**REQUIRED ACTION**
Produce a verbatim copy of the data below that contains no pictures.

Shape position updates
—————

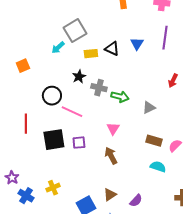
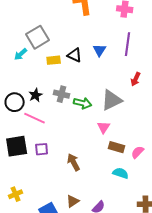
black star: (79, 77) -> (36, 95), moved
red arrow: (173, 81) -> (136, 79), moved
gray triangle: (149, 108) -> (112, 100), moved, size x1.6
pink triangle: (113, 129) -> (104, 127), moved

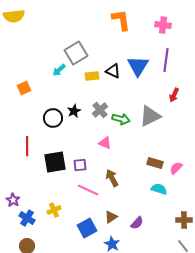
blue triangle: (100, 50) -> (138, 66), size x1.6
gray cross: (62, 94) -> (100, 110), turned 35
pink line: (35, 118) -> (88, 190), moved
pink triangle: (104, 127) -> (105, 143), moved, turned -40

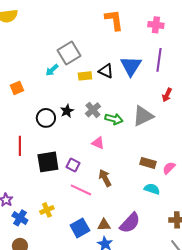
purple square: (80, 165) -> (73, 165), turned 32
brown triangle: (111, 217) -> (104, 225), moved, turned 32
purple semicircle: (137, 223) -> (130, 223), size x1.6

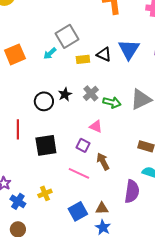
orange square: (17, 88) -> (15, 54), moved, size x1.5
purple square: (73, 165) -> (83, 145), moved
purple semicircle: (130, 223) -> (132, 191), moved, turned -35

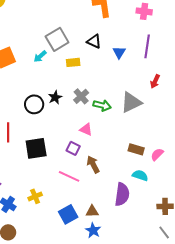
blue triangle: (129, 49) -> (119, 52), size x0.6
black triangle: (104, 54) -> (94, 41), moved

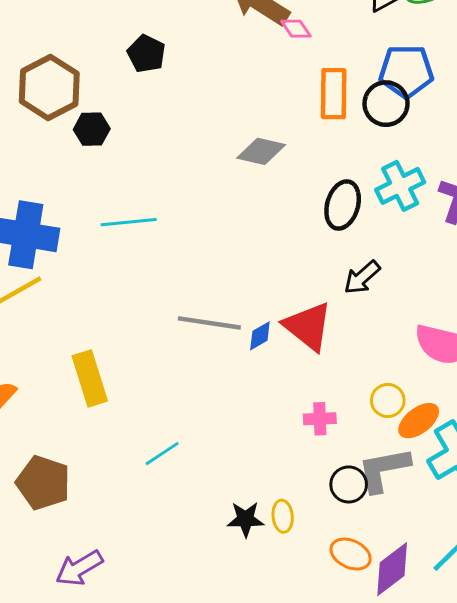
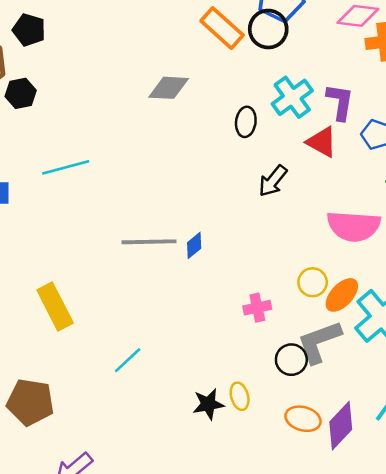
black pentagon: (146, 54) -> (29, 30), moved
orange rectangle: (334, 94) -> (222, 28), turned -39
black ellipse: (343, 205) -> (246, 122), size x0.7
red triangle: (308, 326) -> (322, 142), moved, size x0.7

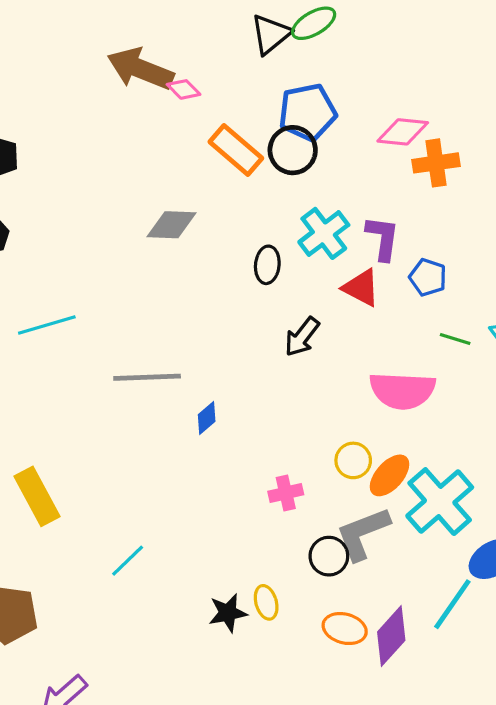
gray line: (149, 242) -> (147, 377), moved

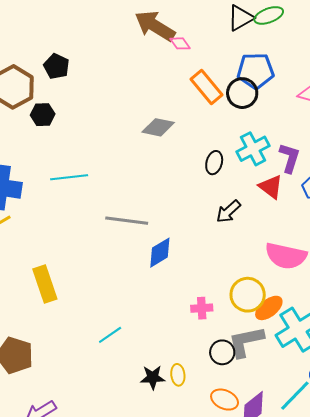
blue diamond: (207, 418) -> (160, 253), size x1.5
yellow circle: (353, 460) -> (248, 295), size x1.5
cyan line: (128, 561) -> (110, 335), moved

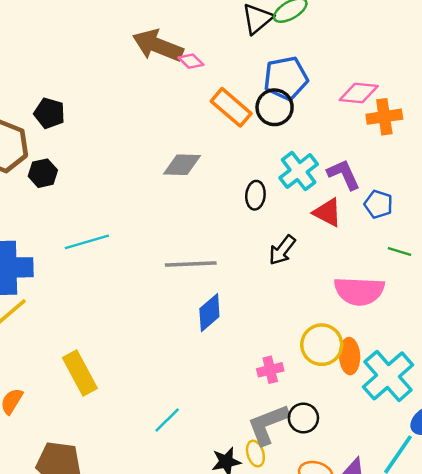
purple L-shape: (290, 158) -> (344, 174), turned -32
gray line: (127, 221) -> (191, 264), moved
orange ellipse: (269, 308) -> (350, 356), turned -44
gray L-shape: (246, 342) -> (268, 424), moved

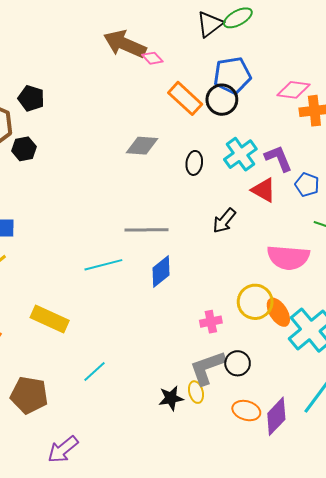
black ellipse: (255, 195) -> (194, 163), moved
cyan line: (87, 242) -> (103, 265), moved
orange ellipse: (350, 356) -> (278, 312), turned -32
yellow rectangle: (80, 373) -> (50, 319), turned -39
cyan line: (167, 420) -> (95, 372), moved

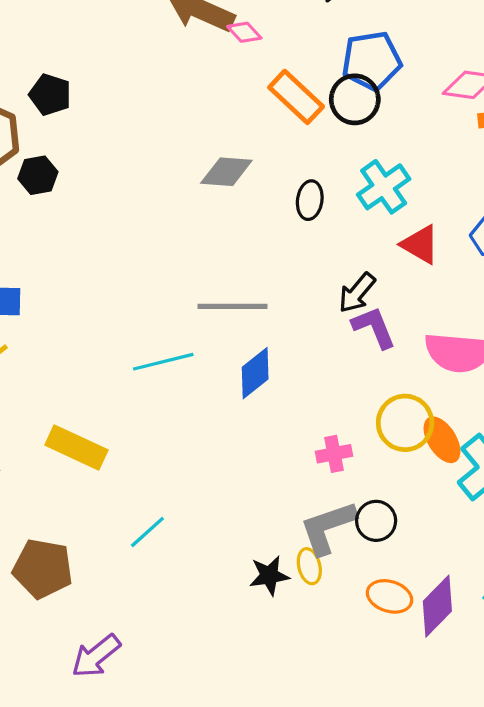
purple L-shape: (278, 158) -> (374, 327), moved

—————

**YOUR RESPONSE**
black star: (79, 77) -> (36, 95), moved
red arrow: (173, 81) -> (136, 79), moved
gray triangle: (149, 108) -> (112, 100), moved, size x1.6
pink triangle: (113, 129) -> (104, 127), moved

blue triangle: (100, 50) -> (138, 66), size x1.6
gray cross: (62, 94) -> (100, 110), turned 35
pink line: (35, 118) -> (88, 190), moved
pink triangle: (104, 127) -> (105, 143), moved, turned -40

purple square: (80, 165) -> (73, 165), turned 32
brown triangle: (111, 217) -> (104, 225), moved, turned 32
purple semicircle: (137, 223) -> (130, 223), size x1.6

orange square: (17, 88) -> (15, 54), moved, size x1.5
purple square: (73, 165) -> (83, 145), moved
purple semicircle: (130, 223) -> (132, 191), moved, turned -35

blue triangle: (129, 49) -> (119, 52), size x0.6
black triangle: (104, 54) -> (94, 41), moved

black pentagon: (146, 54) -> (29, 30), moved
orange rectangle: (334, 94) -> (222, 28), turned -39
black ellipse: (343, 205) -> (246, 122), size x0.7
red triangle: (308, 326) -> (322, 142), moved, size x0.7

gray line: (149, 242) -> (147, 377), moved

blue diamond: (207, 418) -> (160, 253), size x1.5
yellow circle: (353, 460) -> (248, 295), size x1.5
cyan line: (128, 561) -> (110, 335), moved

purple L-shape: (290, 158) -> (344, 174), turned -32
gray line: (127, 221) -> (191, 264), moved
orange ellipse: (269, 308) -> (350, 356), turned -44
gray L-shape: (246, 342) -> (268, 424), moved

black ellipse: (255, 195) -> (194, 163), moved
cyan line: (87, 242) -> (103, 265), moved
orange ellipse: (350, 356) -> (278, 312), turned -32
yellow rectangle: (80, 373) -> (50, 319), turned -39
cyan line: (167, 420) -> (95, 372), moved

purple L-shape: (278, 158) -> (374, 327), moved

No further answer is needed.